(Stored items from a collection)
*****

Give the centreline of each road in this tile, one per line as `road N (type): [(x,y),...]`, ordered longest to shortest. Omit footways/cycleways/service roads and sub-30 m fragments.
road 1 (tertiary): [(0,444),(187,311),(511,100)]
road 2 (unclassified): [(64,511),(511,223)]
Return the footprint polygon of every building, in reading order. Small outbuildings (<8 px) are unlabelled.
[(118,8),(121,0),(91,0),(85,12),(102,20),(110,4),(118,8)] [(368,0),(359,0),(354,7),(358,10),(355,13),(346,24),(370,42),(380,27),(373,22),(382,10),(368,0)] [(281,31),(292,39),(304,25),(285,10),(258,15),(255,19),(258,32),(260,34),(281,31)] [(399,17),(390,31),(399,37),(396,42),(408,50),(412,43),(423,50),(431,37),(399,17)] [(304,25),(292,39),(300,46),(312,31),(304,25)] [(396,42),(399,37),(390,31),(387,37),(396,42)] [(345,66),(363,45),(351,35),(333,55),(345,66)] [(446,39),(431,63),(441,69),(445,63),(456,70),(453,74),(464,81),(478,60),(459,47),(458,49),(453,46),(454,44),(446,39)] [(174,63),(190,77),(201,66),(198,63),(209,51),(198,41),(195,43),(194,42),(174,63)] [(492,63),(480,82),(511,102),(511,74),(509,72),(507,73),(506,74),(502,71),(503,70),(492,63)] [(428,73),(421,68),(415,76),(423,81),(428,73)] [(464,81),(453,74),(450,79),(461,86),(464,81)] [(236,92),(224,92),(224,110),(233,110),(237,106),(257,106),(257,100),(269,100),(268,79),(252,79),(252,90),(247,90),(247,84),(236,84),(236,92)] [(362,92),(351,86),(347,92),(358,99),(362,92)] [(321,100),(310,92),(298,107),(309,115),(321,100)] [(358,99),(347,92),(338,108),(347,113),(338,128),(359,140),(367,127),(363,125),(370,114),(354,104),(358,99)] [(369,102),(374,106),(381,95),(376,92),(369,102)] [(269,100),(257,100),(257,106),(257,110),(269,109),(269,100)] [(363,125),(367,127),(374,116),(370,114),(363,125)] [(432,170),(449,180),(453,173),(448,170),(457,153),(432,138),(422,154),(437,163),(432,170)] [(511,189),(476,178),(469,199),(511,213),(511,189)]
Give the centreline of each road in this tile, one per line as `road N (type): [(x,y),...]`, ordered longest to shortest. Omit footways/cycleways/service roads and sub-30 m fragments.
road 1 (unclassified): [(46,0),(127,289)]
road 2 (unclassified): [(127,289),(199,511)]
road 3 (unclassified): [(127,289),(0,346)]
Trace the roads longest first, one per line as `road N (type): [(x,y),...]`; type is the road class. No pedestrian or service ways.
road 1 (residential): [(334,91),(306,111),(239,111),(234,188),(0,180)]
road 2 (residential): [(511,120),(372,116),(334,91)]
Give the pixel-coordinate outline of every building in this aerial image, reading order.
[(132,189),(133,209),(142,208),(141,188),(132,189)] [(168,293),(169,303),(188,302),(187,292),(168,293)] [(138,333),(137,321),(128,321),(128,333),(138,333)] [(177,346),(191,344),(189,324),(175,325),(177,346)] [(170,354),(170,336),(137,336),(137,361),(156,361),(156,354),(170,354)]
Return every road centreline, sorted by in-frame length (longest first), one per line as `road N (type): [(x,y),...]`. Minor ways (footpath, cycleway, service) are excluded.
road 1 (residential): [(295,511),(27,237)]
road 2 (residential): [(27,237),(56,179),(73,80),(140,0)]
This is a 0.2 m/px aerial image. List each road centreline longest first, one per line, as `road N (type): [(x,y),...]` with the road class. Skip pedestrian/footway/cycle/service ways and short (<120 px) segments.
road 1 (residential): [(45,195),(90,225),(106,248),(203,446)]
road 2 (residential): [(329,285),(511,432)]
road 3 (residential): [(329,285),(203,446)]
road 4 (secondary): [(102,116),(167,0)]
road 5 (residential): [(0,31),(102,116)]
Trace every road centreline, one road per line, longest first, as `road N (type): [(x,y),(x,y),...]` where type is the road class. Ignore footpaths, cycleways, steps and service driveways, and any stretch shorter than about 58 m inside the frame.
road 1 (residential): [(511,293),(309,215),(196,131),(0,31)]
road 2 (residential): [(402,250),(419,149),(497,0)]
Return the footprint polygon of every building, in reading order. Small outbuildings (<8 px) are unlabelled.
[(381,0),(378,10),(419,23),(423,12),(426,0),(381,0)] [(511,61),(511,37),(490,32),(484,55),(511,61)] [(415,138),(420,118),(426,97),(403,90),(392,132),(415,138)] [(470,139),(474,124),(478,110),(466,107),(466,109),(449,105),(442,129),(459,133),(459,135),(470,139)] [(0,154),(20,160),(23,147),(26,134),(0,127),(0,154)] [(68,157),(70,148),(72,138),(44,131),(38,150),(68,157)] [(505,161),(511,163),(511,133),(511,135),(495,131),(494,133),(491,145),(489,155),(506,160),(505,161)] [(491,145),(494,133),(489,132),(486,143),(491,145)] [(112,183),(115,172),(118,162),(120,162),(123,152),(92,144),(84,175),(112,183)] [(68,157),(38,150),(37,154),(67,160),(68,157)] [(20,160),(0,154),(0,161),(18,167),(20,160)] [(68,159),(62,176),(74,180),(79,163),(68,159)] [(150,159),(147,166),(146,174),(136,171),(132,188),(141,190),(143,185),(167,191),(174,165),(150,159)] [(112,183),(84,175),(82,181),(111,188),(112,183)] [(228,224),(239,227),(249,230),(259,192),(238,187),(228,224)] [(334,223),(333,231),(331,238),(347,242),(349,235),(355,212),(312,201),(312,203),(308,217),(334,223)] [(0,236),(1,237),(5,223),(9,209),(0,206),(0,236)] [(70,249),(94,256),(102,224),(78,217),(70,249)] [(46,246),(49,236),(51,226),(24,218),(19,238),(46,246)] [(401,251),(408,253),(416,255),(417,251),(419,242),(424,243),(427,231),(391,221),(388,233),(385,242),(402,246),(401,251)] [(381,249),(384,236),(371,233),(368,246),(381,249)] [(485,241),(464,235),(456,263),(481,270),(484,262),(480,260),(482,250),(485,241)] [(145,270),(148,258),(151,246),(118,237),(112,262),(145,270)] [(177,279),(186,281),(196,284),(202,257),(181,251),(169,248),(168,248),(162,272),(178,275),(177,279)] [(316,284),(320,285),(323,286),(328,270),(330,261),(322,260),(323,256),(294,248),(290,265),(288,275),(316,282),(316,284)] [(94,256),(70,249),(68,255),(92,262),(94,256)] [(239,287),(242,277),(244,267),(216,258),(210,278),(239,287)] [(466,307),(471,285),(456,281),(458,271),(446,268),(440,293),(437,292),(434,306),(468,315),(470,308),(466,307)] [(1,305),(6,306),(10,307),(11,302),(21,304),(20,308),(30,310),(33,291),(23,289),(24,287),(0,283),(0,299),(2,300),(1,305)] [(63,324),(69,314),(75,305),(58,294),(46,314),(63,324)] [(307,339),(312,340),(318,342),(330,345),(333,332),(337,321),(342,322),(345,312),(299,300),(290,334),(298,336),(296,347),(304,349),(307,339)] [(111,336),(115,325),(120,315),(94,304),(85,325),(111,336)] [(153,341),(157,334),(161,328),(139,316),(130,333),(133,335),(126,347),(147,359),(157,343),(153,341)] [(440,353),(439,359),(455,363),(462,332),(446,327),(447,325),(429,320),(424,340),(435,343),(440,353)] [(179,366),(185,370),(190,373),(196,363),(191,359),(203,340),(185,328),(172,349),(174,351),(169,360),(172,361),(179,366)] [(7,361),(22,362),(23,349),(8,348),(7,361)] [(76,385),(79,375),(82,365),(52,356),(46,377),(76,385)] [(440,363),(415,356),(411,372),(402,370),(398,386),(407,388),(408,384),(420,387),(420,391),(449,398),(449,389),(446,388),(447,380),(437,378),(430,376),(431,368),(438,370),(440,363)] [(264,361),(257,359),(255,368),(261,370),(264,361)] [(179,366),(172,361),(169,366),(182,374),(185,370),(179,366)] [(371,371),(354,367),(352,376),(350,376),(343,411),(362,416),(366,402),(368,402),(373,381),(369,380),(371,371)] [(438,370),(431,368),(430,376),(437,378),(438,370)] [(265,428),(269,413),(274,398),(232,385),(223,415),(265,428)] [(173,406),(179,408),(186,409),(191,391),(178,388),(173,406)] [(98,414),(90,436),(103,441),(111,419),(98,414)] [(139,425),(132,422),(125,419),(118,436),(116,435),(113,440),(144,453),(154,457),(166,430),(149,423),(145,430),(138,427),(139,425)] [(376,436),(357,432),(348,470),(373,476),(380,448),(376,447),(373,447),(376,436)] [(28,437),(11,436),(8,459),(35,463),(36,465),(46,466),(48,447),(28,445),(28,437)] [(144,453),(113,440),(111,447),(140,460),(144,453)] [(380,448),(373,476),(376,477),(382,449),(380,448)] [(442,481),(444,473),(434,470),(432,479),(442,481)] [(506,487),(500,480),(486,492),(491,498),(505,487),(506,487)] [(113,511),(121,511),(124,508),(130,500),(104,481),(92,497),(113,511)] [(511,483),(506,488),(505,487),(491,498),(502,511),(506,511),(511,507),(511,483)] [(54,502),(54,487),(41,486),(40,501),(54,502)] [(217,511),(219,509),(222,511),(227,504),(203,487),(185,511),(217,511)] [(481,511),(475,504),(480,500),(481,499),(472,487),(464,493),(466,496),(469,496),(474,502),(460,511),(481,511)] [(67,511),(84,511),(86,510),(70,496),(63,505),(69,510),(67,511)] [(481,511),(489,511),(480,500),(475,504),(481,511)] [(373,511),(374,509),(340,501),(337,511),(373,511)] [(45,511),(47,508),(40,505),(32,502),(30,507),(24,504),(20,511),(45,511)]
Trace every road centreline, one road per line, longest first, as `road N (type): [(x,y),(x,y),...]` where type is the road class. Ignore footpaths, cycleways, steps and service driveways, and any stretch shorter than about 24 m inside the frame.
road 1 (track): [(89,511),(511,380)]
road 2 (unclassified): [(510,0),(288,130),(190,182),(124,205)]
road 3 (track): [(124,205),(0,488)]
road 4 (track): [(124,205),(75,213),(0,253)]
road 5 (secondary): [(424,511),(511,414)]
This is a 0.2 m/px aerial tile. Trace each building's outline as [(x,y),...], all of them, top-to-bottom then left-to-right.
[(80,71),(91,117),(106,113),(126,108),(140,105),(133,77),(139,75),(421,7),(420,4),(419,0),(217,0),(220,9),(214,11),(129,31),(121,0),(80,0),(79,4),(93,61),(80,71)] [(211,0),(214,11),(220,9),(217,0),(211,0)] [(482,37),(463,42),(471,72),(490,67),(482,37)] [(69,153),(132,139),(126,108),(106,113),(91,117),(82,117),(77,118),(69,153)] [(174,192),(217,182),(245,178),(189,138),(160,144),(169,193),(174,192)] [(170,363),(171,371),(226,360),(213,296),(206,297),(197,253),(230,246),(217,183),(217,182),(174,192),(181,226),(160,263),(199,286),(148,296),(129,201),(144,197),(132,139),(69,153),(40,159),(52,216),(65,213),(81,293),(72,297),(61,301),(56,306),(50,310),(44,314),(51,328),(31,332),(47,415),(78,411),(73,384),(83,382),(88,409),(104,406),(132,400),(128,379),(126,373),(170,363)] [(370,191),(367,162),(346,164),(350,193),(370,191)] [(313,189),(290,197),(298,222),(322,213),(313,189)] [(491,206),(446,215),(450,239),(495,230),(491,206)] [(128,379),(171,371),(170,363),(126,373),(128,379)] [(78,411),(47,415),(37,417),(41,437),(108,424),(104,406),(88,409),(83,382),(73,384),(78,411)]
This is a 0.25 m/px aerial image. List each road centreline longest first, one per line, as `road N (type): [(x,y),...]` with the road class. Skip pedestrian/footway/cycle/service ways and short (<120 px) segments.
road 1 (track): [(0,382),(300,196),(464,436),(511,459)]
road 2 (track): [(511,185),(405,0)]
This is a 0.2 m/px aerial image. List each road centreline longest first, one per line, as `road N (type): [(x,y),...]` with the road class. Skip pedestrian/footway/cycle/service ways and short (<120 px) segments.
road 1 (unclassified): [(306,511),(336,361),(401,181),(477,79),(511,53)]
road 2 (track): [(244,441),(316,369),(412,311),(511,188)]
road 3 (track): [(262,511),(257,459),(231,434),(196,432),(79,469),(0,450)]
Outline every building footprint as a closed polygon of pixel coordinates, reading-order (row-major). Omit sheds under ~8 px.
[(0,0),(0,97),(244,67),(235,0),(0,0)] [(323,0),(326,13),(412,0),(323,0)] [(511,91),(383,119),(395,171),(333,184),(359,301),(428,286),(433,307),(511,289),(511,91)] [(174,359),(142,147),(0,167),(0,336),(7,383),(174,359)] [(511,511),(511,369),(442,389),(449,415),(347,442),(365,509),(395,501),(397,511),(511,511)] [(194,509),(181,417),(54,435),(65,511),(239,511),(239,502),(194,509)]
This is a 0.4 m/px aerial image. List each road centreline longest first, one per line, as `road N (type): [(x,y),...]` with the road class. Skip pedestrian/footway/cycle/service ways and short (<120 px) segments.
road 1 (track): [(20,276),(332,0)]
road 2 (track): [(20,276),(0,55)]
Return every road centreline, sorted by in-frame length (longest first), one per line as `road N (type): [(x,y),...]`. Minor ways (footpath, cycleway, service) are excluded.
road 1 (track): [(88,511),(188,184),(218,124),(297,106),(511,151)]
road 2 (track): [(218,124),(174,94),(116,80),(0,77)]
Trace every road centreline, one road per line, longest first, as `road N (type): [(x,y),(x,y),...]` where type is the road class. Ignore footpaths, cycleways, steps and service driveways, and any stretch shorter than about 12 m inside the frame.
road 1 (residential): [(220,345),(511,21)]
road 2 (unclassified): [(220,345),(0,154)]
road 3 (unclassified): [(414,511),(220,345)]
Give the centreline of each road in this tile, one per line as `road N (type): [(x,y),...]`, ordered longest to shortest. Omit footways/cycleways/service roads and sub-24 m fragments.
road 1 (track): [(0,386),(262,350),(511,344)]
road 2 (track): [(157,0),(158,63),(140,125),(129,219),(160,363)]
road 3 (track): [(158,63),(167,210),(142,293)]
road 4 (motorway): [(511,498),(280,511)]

*****

Quote the listing exactly, from the line containing "sub-24 m fragments." through the line containing "road 2 (track): [(157,0),(158,63),(140,125),(129,219),(160,363)]", both included.

Give the centreline of each road in this tile, one per line as `road N (type): [(x,y),...]`, ordered longest to shortest. Omit footways/cycleways/service roads and sub-24 m fragments.
road 1 (track): [(0,386),(262,350),(511,344)]
road 2 (track): [(157,0),(158,63),(140,125),(129,219),(160,363)]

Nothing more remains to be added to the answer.